Required action :: Every line from the one containing "dark.py: [59,516,82,546] ->" to the one containing "Dravdia Metrics: [797,557,1115,762]" in the records below, both included, must be set down exactly, and no other line.

Material for this exercise ::
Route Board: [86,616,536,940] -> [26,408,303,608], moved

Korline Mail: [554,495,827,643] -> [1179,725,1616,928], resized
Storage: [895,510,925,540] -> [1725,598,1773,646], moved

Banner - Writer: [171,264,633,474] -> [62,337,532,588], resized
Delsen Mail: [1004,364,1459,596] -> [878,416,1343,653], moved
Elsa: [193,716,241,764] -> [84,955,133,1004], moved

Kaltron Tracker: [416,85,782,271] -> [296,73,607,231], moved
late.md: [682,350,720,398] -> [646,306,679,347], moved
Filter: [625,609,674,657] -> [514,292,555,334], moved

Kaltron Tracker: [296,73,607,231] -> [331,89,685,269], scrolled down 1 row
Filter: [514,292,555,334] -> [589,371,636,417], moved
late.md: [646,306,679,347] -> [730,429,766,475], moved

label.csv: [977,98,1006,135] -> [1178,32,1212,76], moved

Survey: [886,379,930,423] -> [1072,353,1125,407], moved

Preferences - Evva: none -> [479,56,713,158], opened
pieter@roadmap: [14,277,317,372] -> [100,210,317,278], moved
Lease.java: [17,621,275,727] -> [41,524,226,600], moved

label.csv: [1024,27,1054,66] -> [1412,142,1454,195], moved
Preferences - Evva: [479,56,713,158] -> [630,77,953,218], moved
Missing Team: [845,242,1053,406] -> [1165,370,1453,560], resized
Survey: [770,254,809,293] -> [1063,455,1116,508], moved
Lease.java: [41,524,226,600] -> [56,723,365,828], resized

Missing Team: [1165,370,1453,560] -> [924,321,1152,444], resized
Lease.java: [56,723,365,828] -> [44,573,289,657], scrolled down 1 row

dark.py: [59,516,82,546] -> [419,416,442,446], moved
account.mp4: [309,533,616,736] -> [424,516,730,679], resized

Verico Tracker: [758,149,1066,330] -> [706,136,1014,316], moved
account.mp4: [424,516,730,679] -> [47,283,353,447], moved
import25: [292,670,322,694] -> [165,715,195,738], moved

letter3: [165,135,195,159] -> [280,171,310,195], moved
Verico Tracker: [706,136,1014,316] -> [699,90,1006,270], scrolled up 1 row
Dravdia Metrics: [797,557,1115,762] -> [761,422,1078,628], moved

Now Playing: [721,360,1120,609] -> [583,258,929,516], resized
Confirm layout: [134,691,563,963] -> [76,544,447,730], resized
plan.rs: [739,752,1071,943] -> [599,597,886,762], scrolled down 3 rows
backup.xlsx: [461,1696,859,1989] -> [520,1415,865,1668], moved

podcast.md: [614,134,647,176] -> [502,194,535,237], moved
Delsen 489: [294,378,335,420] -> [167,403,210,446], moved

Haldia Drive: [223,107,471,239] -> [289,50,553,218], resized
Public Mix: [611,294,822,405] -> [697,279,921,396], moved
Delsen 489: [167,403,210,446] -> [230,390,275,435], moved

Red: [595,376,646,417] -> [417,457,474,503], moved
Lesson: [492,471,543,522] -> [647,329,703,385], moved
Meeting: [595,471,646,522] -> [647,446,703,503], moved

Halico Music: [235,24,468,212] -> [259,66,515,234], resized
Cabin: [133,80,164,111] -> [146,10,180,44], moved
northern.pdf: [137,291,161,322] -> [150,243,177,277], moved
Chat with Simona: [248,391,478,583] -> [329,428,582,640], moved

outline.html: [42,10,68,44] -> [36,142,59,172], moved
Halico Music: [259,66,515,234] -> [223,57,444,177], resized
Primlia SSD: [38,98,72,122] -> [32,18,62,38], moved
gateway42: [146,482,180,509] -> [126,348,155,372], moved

Task answer ::
dark.py: [59,516,82,546] -> [419,416,442,446], moved
account.mp4: [309,533,616,736] -> [424,516,730,679], resized

Verico Tracker: [758,149,1066,330] -> [706,136,1014,316], moved
account.mp4: [424,516,730,679] -> [47,283,353,447], moved
import25: [292,670,322,694] -> [165,715,195,738], moved

letter3: [165,135,195,159] -> [280,171,310,195], moved
Verico Tracker: [706,136,1014,316] -> [699,90,1006,270], scrolled up 1 row
Dravdia Metrics: [797,557,1115,762] -> [761,422,1078,628], moved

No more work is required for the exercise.